Data records Block Start

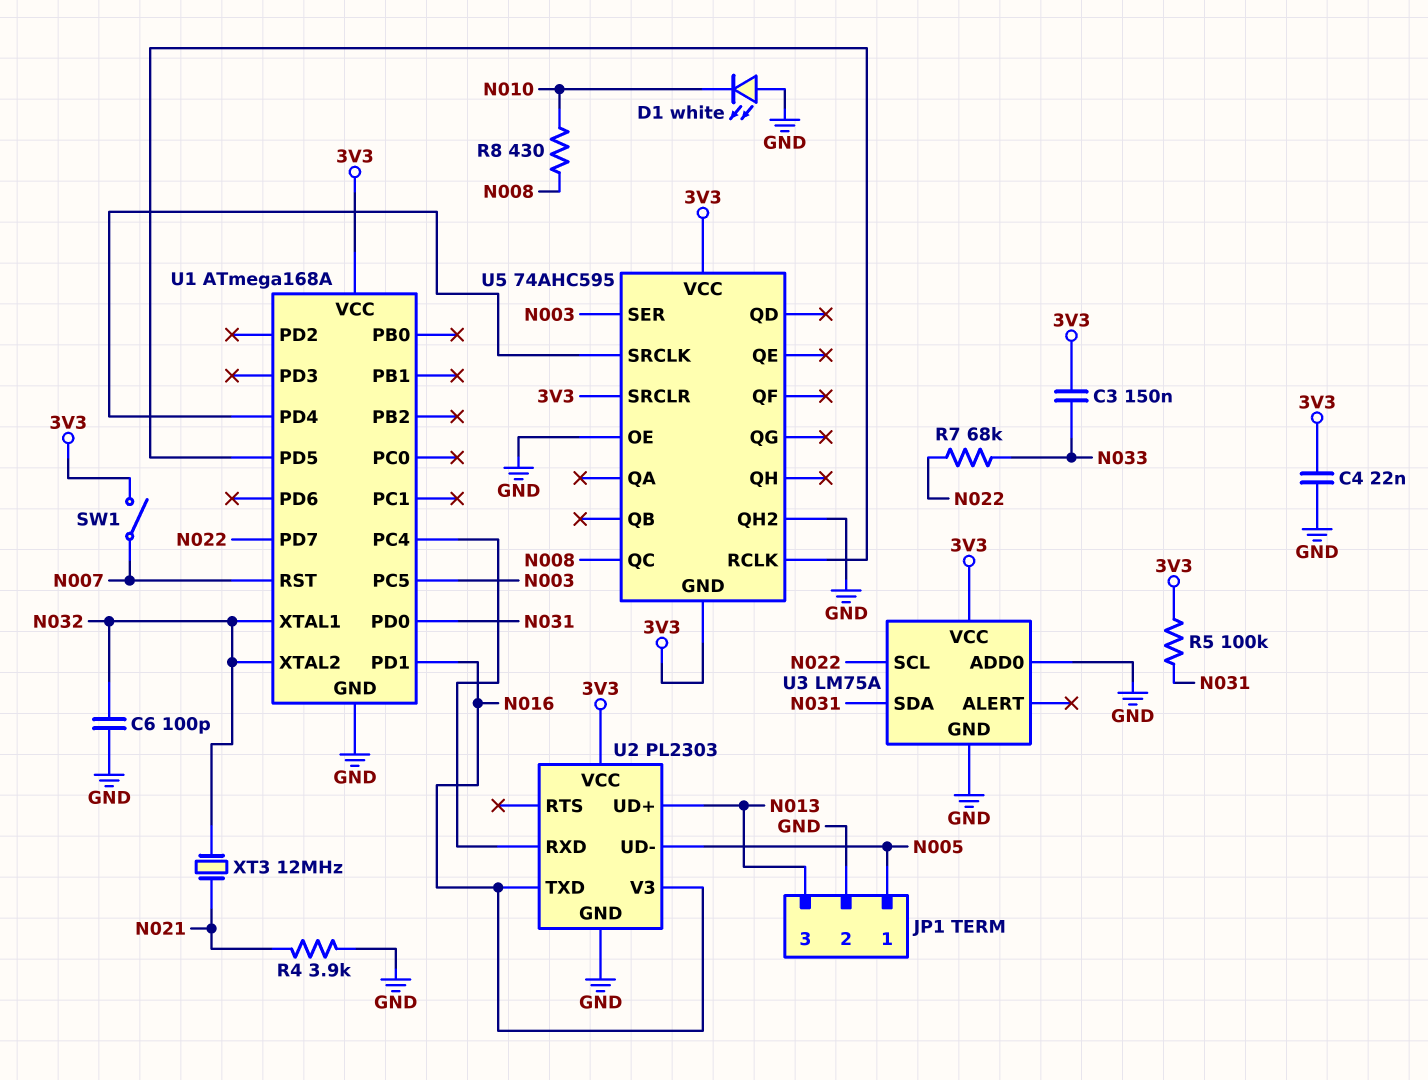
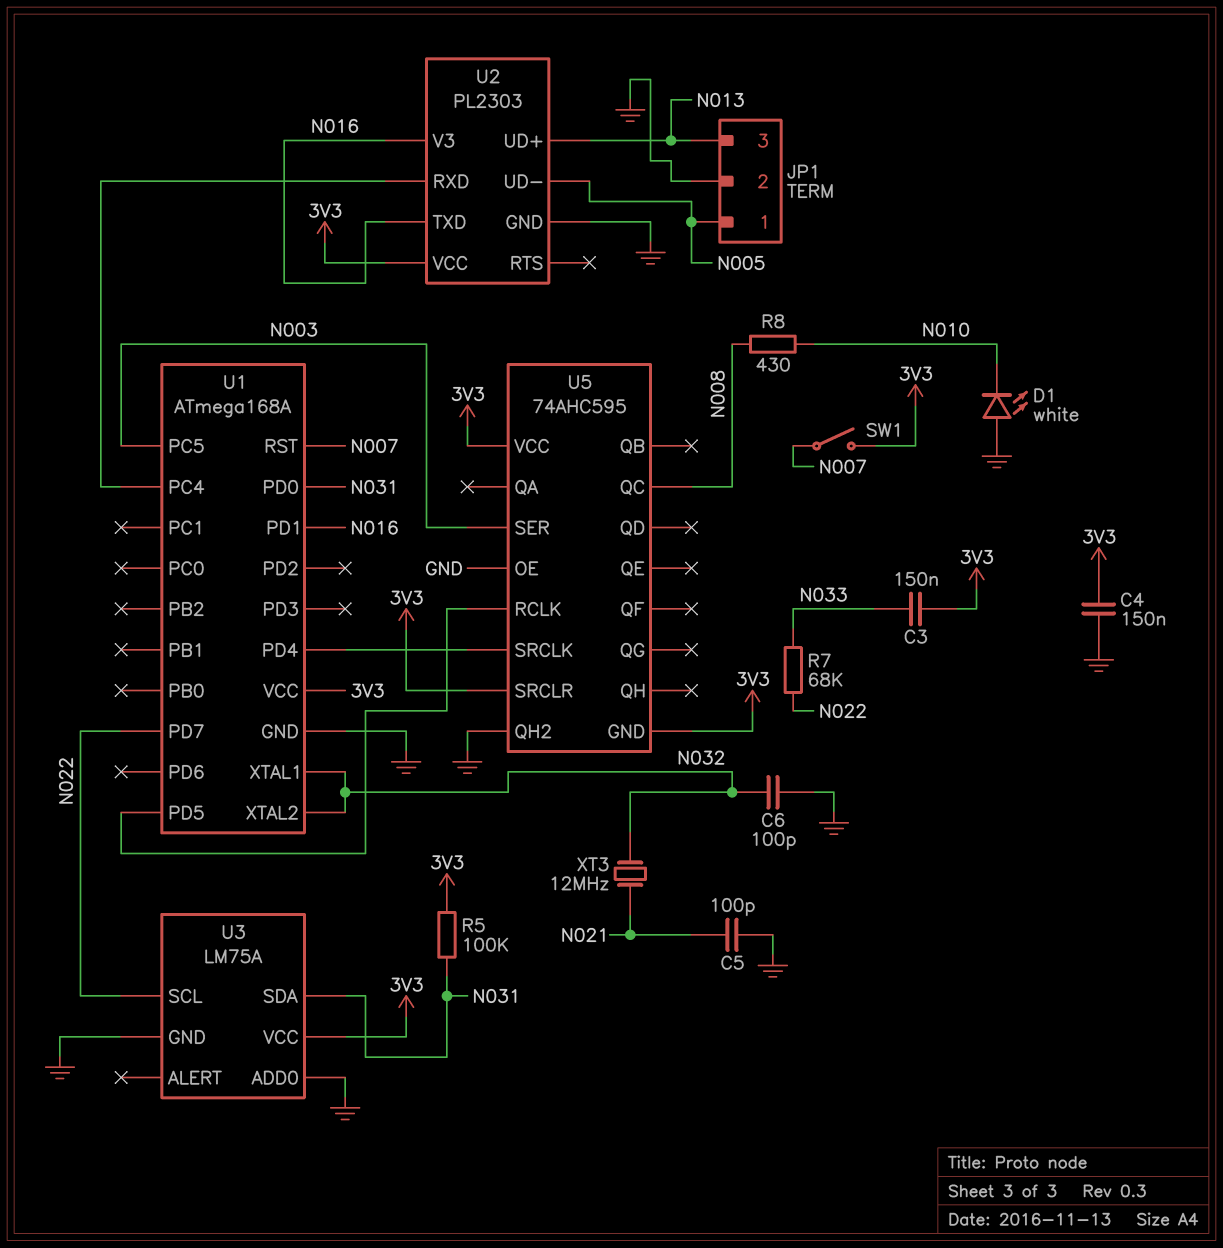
C4: 22nF (3V3, GND) -> 150nF (3V3, GND)
C5: none -> 100pF (GND, N021)
R4: 3.9k (GND, N021) -> none

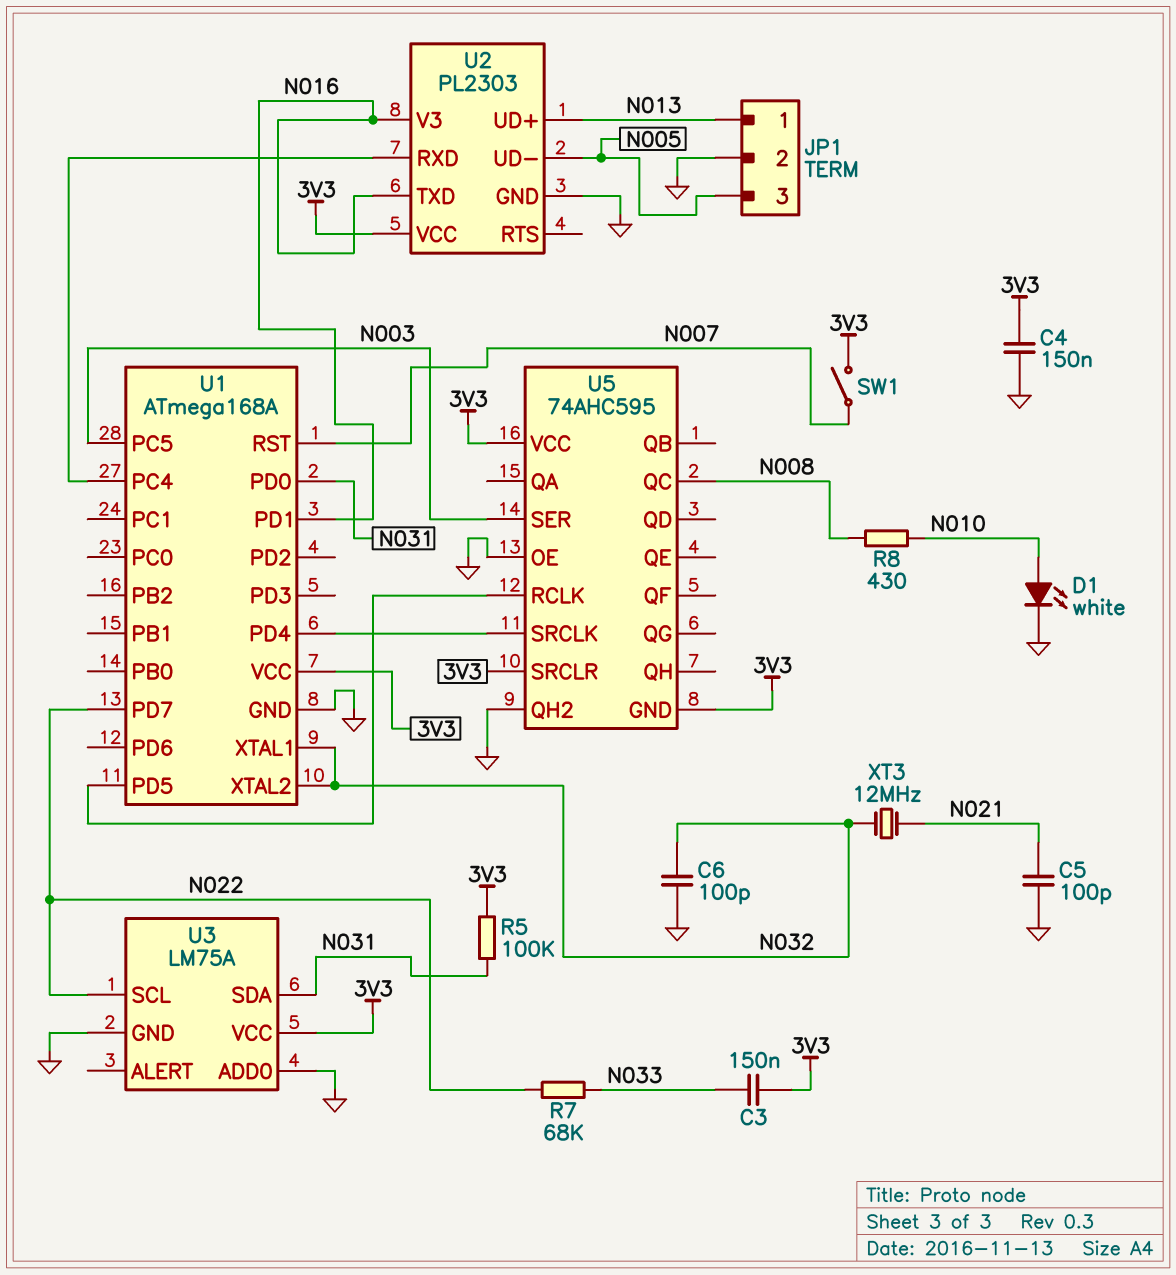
D1: LED white (A GND, K N010) -> LED white (A N010, K GND)
JP1 pin 1: N005 -> N013
JP1 pin 3: N013 -> N005

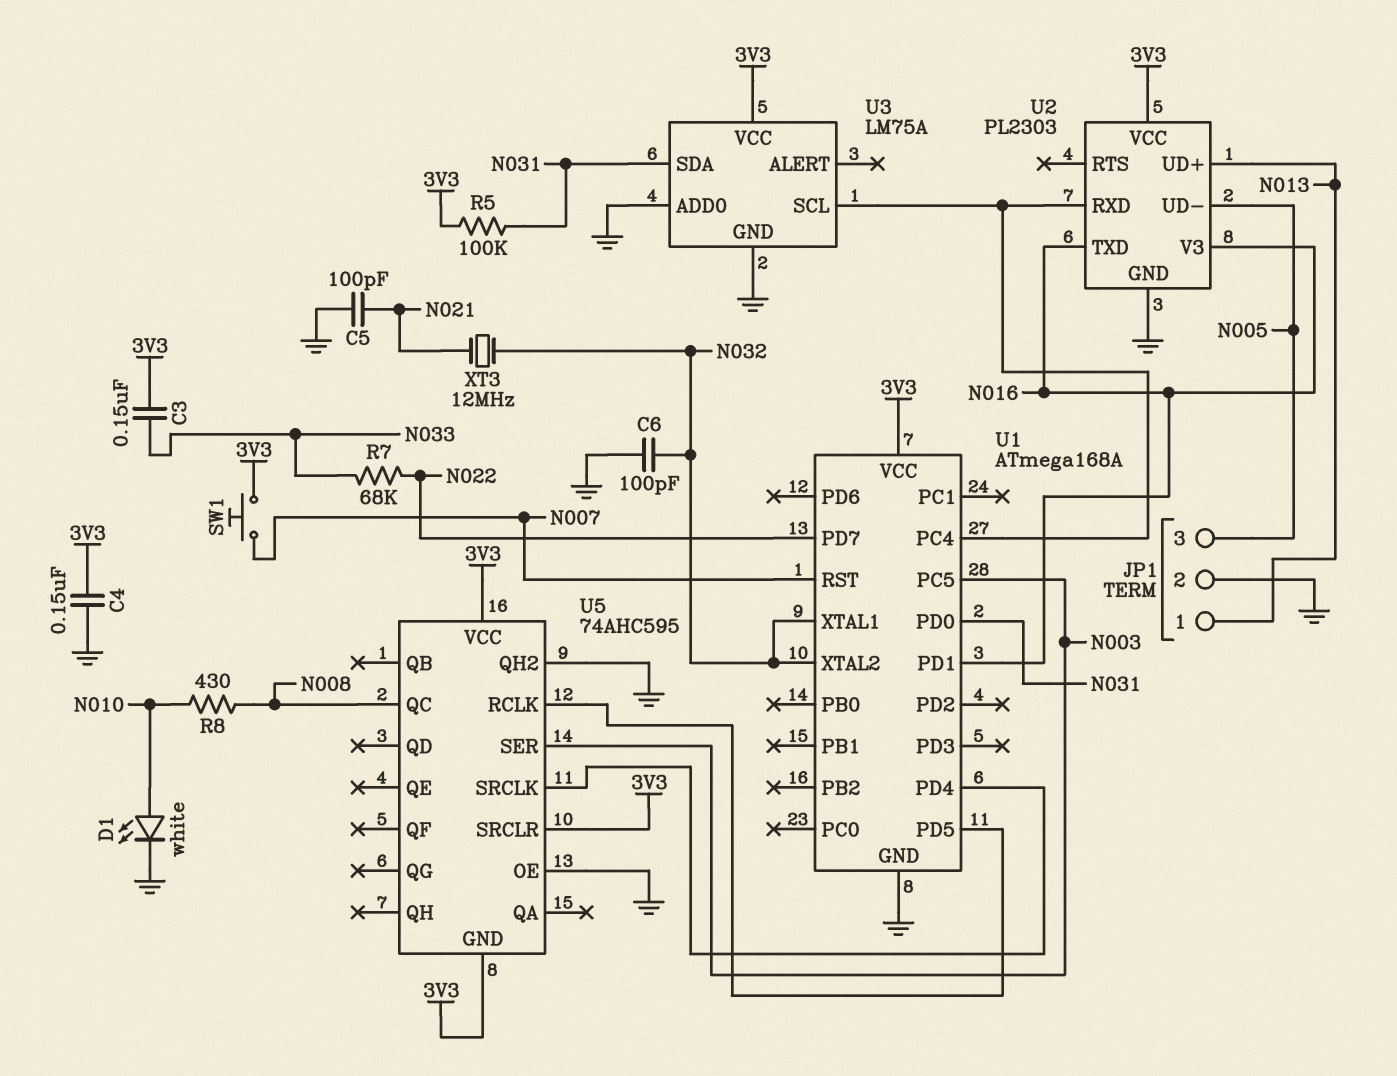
SW1: switch (3V3, N007) -> button (3V3, N007)
U3 pin SCL: N022 -> U1/PC4

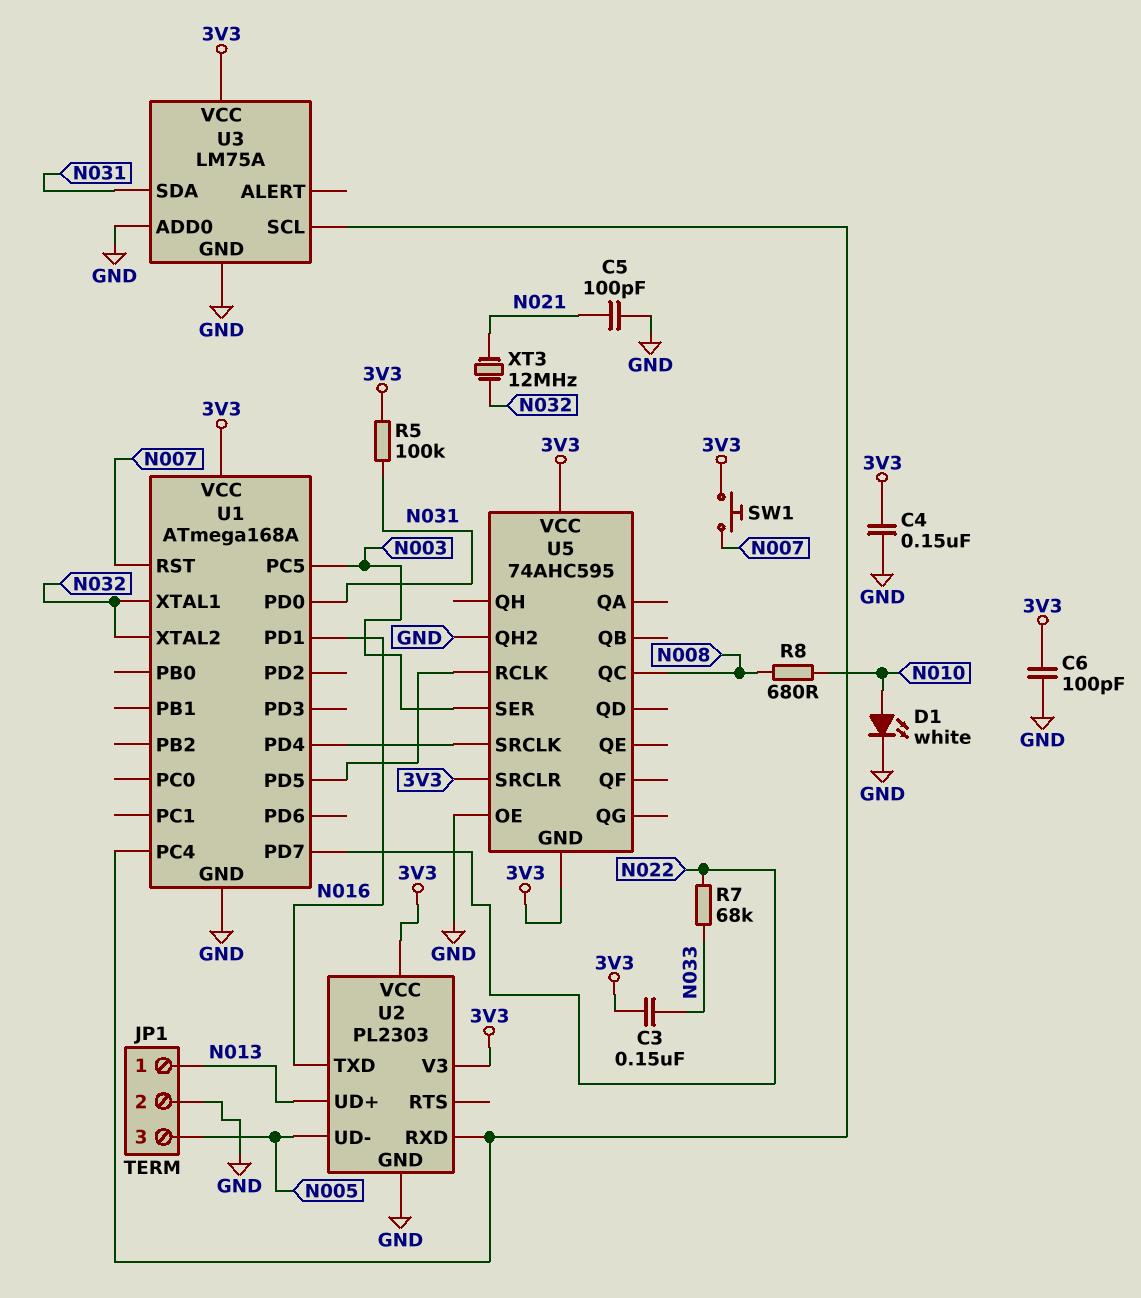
C6: 100pF (GND, N032) -> 100pF (3V3, GND)
R8: 430 (N008, N010) -> 680 (N008, N010)
U2 pin V3: N016 -> 3V3

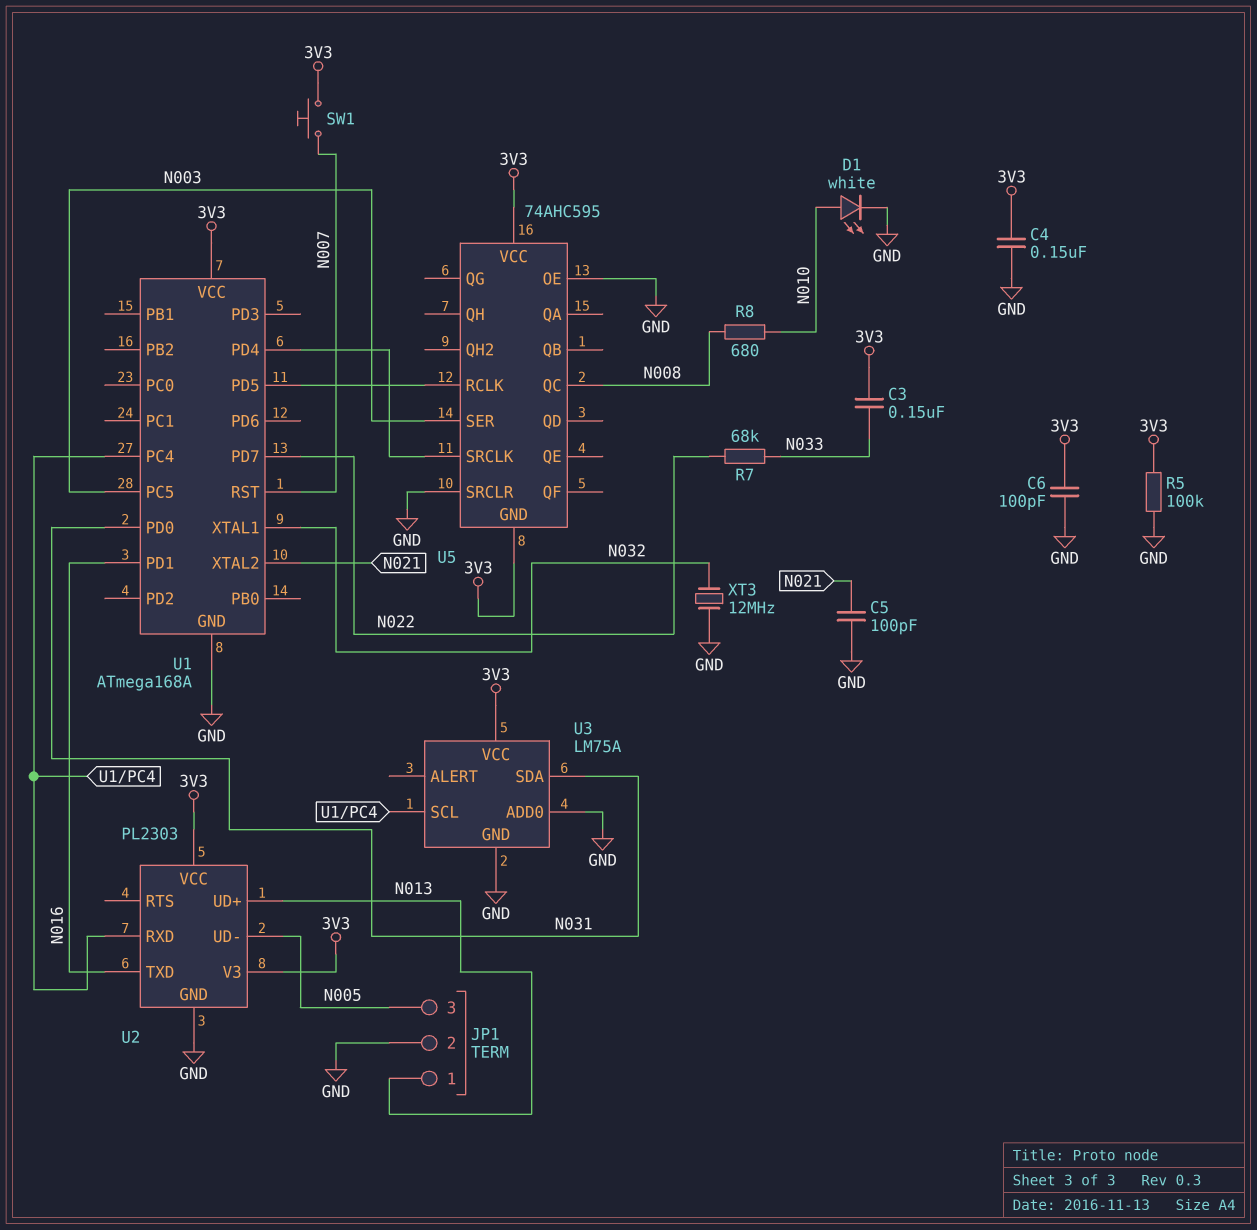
R5: 100k (3V3, N031) -> 100k (3V3, GND)
U1 pin XTAL2: N032 -> N021
U5 pin QH2: GND -> none
U5 pin SRCLR: 3V3 -> GND
XT3: 12MHz (N021, N032) -> 12MHz (GND, N032)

Data records Block End

## Task item
Lines containing the word "none" are to be counted in the listing; state their number alone.

## Your solution
3